The data: Begin

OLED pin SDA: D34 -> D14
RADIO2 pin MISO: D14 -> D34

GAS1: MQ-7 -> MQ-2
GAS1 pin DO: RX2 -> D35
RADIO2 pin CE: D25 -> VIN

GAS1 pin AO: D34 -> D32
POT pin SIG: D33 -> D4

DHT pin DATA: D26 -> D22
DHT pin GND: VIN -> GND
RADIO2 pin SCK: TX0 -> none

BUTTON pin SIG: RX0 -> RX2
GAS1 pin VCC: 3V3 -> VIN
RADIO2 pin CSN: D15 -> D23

The data: End
The data: Begin

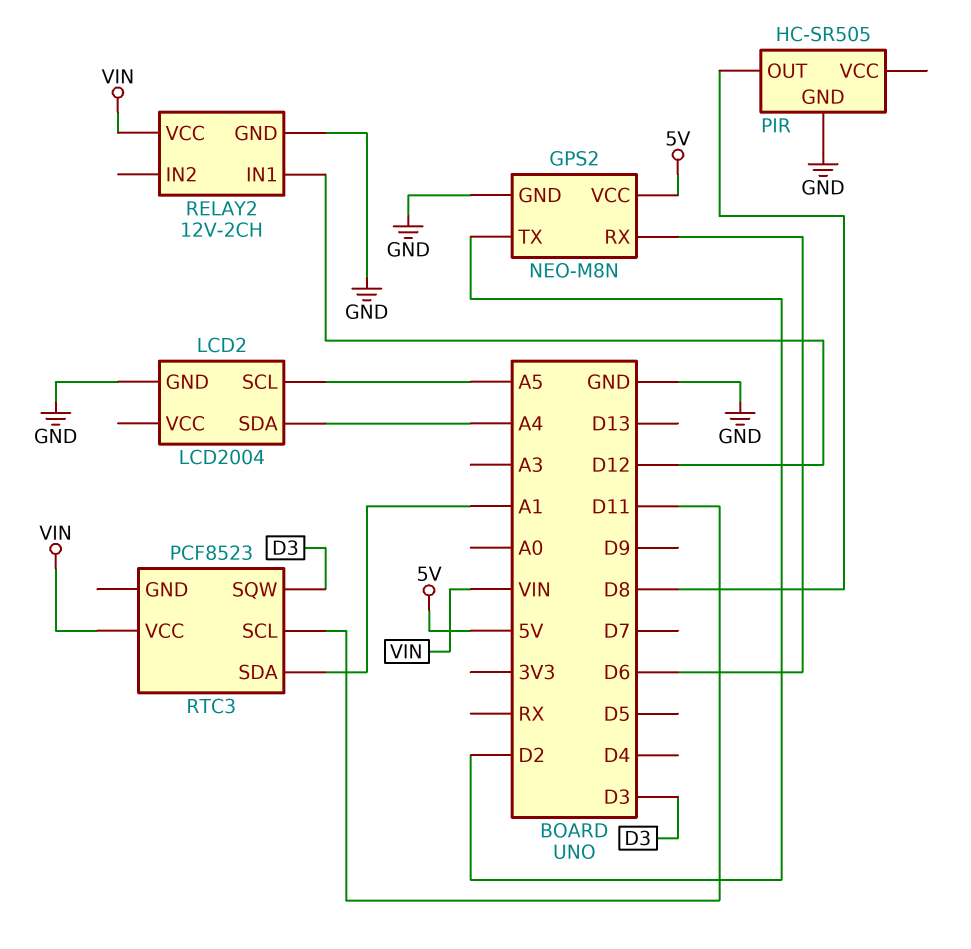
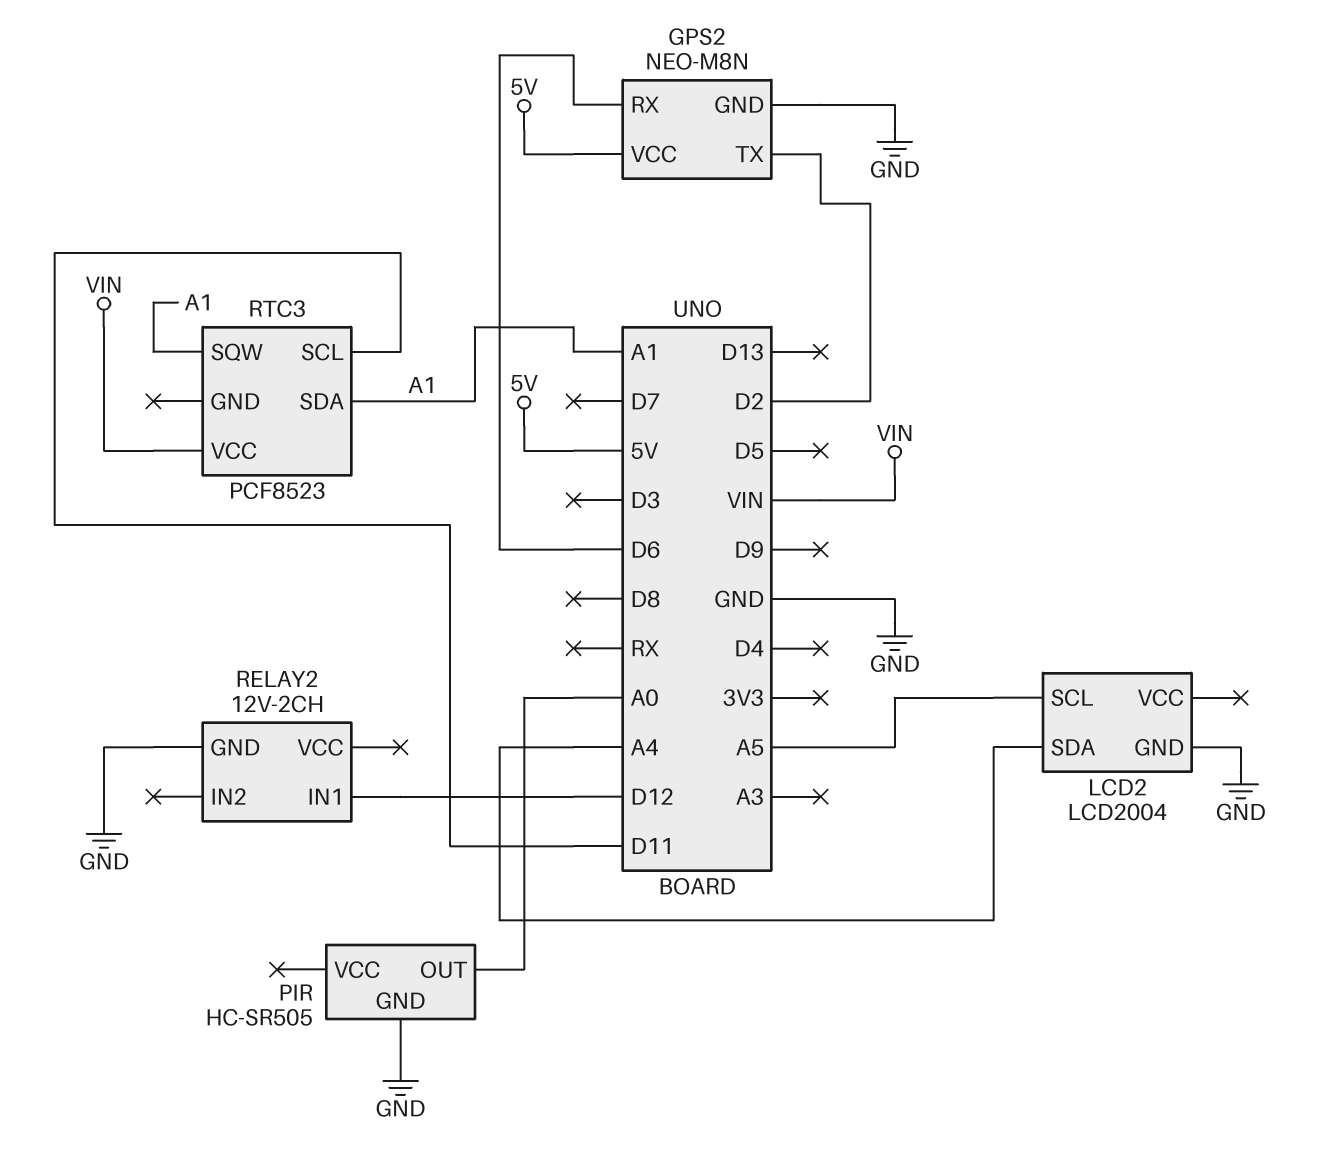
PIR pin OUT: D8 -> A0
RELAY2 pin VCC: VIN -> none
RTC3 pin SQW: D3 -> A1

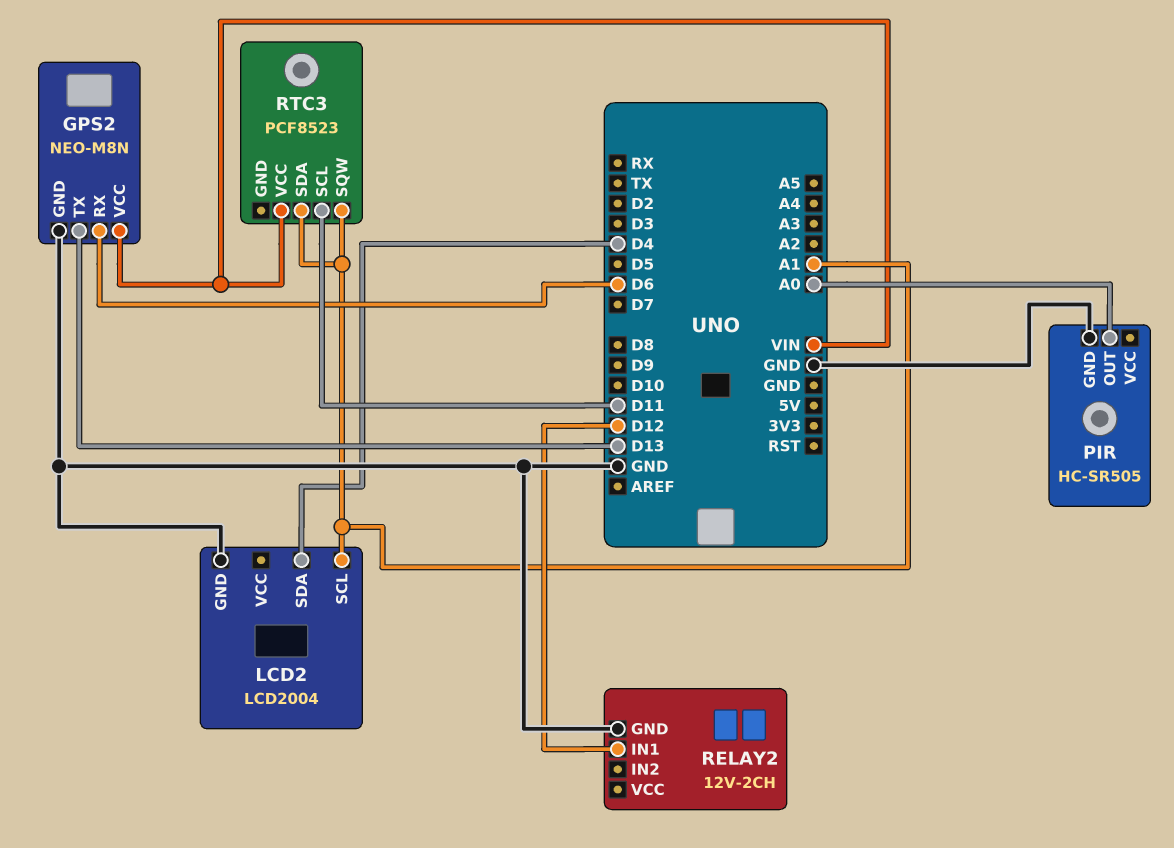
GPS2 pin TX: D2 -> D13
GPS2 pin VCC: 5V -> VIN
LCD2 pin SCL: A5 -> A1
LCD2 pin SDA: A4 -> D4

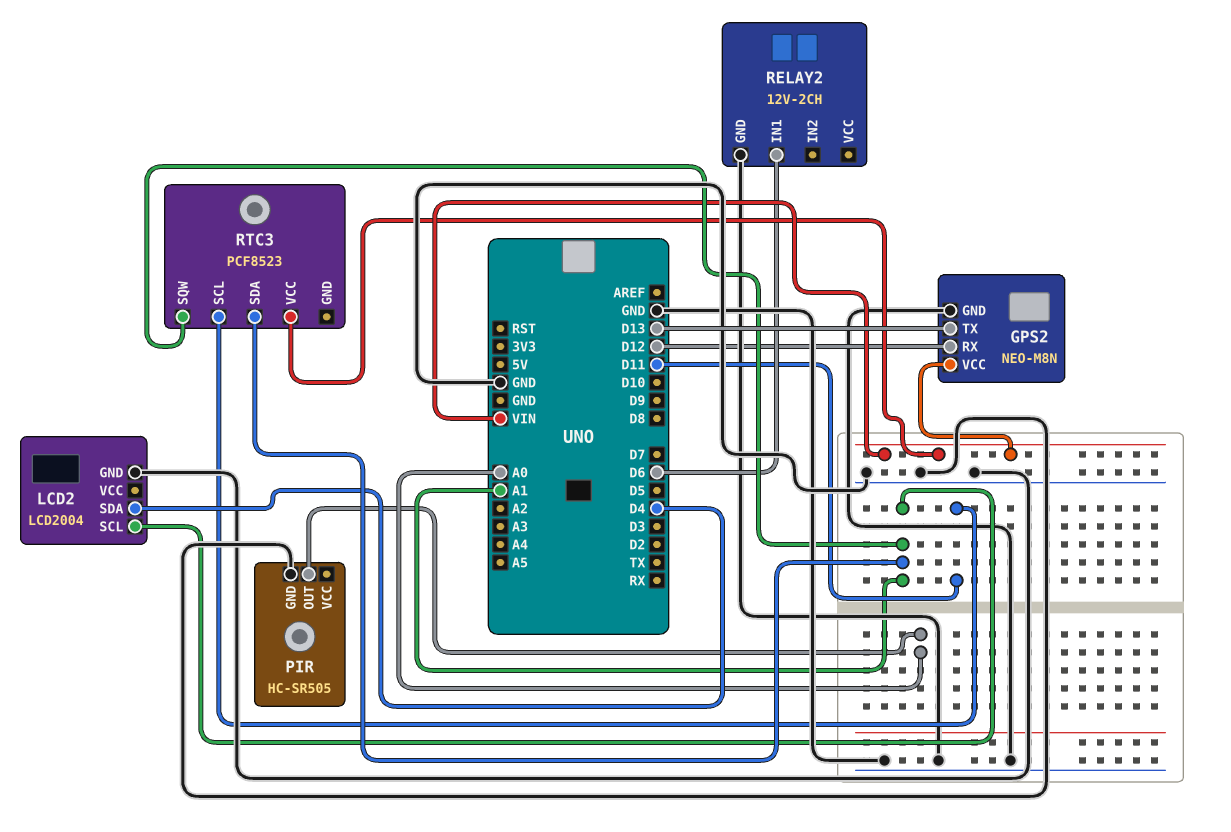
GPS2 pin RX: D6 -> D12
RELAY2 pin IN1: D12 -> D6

The data: End

### How to complete this task
Could you copy every line in the records that holds "none"?

### Reply to the task
RADIO2 pin SCK: TX0 -> none
RELAY2 pin VCC: VIN -> none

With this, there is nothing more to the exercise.